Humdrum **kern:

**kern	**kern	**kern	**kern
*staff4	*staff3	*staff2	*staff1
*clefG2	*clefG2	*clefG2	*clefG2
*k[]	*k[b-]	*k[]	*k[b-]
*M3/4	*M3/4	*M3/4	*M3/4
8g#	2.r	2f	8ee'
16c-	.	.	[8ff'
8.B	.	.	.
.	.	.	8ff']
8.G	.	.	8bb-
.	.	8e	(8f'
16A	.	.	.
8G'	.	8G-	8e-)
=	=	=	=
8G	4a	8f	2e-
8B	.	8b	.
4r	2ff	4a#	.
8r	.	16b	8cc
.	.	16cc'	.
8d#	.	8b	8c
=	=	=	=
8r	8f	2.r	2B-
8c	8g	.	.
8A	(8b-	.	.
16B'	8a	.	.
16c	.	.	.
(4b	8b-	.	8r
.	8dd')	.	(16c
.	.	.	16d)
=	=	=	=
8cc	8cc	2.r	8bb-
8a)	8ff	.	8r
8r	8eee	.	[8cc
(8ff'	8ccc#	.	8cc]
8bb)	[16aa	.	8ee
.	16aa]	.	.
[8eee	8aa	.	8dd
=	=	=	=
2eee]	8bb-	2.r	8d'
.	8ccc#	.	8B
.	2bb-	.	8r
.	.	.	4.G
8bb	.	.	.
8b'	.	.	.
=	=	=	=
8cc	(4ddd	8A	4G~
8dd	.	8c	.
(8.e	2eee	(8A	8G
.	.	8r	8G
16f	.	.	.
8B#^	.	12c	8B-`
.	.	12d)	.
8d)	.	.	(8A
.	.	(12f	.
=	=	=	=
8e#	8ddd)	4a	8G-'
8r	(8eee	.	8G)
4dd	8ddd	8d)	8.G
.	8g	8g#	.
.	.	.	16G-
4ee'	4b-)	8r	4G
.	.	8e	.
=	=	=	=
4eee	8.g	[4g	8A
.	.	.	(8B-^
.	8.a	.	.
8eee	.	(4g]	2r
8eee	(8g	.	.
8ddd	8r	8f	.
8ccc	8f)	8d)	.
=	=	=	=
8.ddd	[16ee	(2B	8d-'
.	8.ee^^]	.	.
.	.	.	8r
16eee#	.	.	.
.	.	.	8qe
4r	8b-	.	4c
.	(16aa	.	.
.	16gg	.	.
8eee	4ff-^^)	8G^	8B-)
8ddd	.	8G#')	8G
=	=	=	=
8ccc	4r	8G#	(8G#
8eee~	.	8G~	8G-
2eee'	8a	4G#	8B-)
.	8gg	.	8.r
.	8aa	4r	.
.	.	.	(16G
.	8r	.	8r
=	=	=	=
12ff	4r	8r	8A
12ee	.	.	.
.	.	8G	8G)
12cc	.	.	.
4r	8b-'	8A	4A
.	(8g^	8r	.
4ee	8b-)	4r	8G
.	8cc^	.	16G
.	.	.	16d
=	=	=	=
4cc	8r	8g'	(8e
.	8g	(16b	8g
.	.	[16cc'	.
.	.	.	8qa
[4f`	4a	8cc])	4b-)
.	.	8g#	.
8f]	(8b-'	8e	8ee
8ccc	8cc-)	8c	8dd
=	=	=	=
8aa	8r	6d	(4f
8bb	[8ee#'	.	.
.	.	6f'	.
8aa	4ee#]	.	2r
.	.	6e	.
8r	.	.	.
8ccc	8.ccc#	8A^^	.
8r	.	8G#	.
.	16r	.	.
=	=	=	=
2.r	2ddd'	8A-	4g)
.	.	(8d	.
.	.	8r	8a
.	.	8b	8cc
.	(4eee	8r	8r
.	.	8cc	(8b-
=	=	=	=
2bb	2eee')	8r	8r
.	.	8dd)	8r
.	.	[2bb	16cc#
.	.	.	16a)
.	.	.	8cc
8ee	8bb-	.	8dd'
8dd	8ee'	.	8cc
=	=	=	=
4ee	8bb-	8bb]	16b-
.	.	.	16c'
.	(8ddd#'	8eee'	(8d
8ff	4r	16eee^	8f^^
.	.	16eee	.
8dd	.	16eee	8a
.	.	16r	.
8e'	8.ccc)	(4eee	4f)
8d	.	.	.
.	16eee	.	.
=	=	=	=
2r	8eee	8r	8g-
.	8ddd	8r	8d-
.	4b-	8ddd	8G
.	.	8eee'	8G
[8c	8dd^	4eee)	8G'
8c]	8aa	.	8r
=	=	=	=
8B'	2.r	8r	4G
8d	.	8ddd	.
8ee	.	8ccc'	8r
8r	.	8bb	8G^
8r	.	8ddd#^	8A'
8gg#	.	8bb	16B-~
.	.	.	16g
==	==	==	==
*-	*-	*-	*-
________________________
▶ [WHAT YOU NEED TO DO]: Reproduce the material above, swapping each "*clefG2" for "*clefF4" and keeping everything else the same.

▶ [OUTPUT BELOW]:
Humdrum **kern:

**kern	**kern	**kern	**kern
*staff4	*staff3	*staff2	*staff1
*clefF4	*clefF4	*clefF4	*clefF4
*k[]	*k[b-]	*k[]	*k[b-]
*M3/4	*M3/4	*M3/4	*M3/4
8g#	2.r	2f	8ee'
16c-	.	.	[8ff'
8.B	.	.	.
.	.	.	8ff']
8.G	.	.	8bb-
.	.	8e	(8f'
16A	.	.	.
8G'	.	8G-	8e-)
=	=	=	=
8G	4a	8f	2e-
8B	.	8b	.
4r	2ff	4a#	.
8r	.	16b	8cc
.	.	16cc'	.
8d#	.	8b	8c
=	=	=	=
8r	8f	2.r	2B-
8c	8g	.	.
8A	(8b-	.	.
16B'	8a	.	.
16c	.	.	.
(4b	8b-	.	8r
.	8dd')	.	(16c
.	.	.	16d)
=	=	=	=
8cc	8cc	2.r	8bb-
8a)	8ff	.	8r
8r	8eee	.	[8cc
(8ff'	8ccc#	.	8cc]
8bb)	[16aa	.	8ee
.	16aa]	.	.
[8eee	8aa	.	8dd
=	=	=	=
2eee]	8bb-	2.r	8d'
.	8ccc#	.	8B
.	2bb-	.	8r
.	.	.	4.G
8bb	.	.	.
8b'	.	.	.
=	=	=	=
8cc	(4ddd	8A	4G~
8dd	.	8c	.
(8.e	2eee	(8A	8G
.	.	8r	8G
16f	.	.	.
8B#^	.	12c	8B-`
.	.	12d)	.
8d)	.	.	(8A
.	.	(12f	.
=	=	=	=
8e#	8ddd)	4a	8G-'
8r	(8eee	.	8G)
4dd	8ddd	8d)	8.G
.	8g	8g#	.
.	.	.	16G-
4ee'	4b-)	8r	4G
.	.	8e	.
=	=	=	=
4eee	8.g	[4g	8A
.	.	.	(8B-^
.	8.a	.	.
8eee	.	(4g]	2r
8eee	(8g	.	.
8ddd	8r	8f	.
8ccc	8f)	8d)	.
=	=	=	=
8.ddd	[16ee	(2B	8d-'
.	8.ee^^]	.	.
.	.	.	8r
16eee#	.	.	.
.	.	.	8qe
4r	8b-	.	4c
.	(16aa	.	.
.	16gg	.	.
8eee	4ff-^^)	8G^	8B-)
8ddd	.	8G#')	8G
=	=	=	=
8ccc	4r	8G#	(8G#
8eee~	.	8G~	8G-
2eee'	8a	4G#	8B-)
.	8gg	.	8.r
.	8aa	4r	.
.	.	.	(16G
.	8r	.	8r
=	=	=	=
12ff	4r	8r	8A
12ee	.	.	.
.	.	8G	8G)
12cc	.	.	.
4r	8b-'	8A	4A
.	(8g^	8r	.
4ee	8b-)	4r	8G
.	8cc^	.	16G
.	.	.	16d
=	=	=	=
4cc	8r	8g'	(8e
.	8g	(16b	8g
.	.	[16cc'	.
.	.	.	8qa
[4f`	4a	8cc])	4b-)
.	.	8g#	.
8f]	(8b-'	8e	8ee
8ccc	8cc-)	8c	8dd
=	=	=	=
8aa	8r	6d	(4f
8bb	[8ee#'	.	.
.	.	6f'	.
8aa	4ee#]	.	2r
.	.	6e	.
8r	.	.	.
8ccc	8.ccc#	8A^^	.
8r	.	8G#	.
.	16r	.	.
=	=	=	=
2.r	2ddd'	8A-	4g)
.	.	(8d	.
.	.	8r	8a
.	.	8b	8cc
.	(4eee	8r	8r
.	.	8cc	(8b-
=	=	=	=
2bb	2eee')	8r	8r
.	.	8dd)	8r
.	.	[2bb	16cc#
.	.	.	16a)
.	.	.	8cc
8ee	8bb-	.	8dd'
8dd	8ee'	.	8cc
=	=	=	=
4ee	8bb-	8bb]	16b-
.	.	.	16c'
.	(8ddd#'	8eee'	(8d
8ff	4r	16eee^	8f^^
.	.	16eee	.
8dd	.	16eee	8a
.	.	16r	.
8e'	8.ccc)	(4eee	4f)
8d	.	.	.
.	16eee	.	.
=	=	=	=
2r	8eee	8r	8g-
.	8ddd	8r	8d-
.	4b-	8ddd	8G
.	.	8eee'	8G
[8c	8dd^	4eee)	8G'
8c]	8aa	.	8r
=	=	=	=
8B'	2.r	8r	4G
8d	.	8ddd	.
8ee	.	8ccc'	8r
8r	.	8bb	8G^
8r	.	8ddd#^	8A'
8gg#	.	8bb	16B-~
.	.	.	16g
==	==	==	==
*-	*-	*-	*-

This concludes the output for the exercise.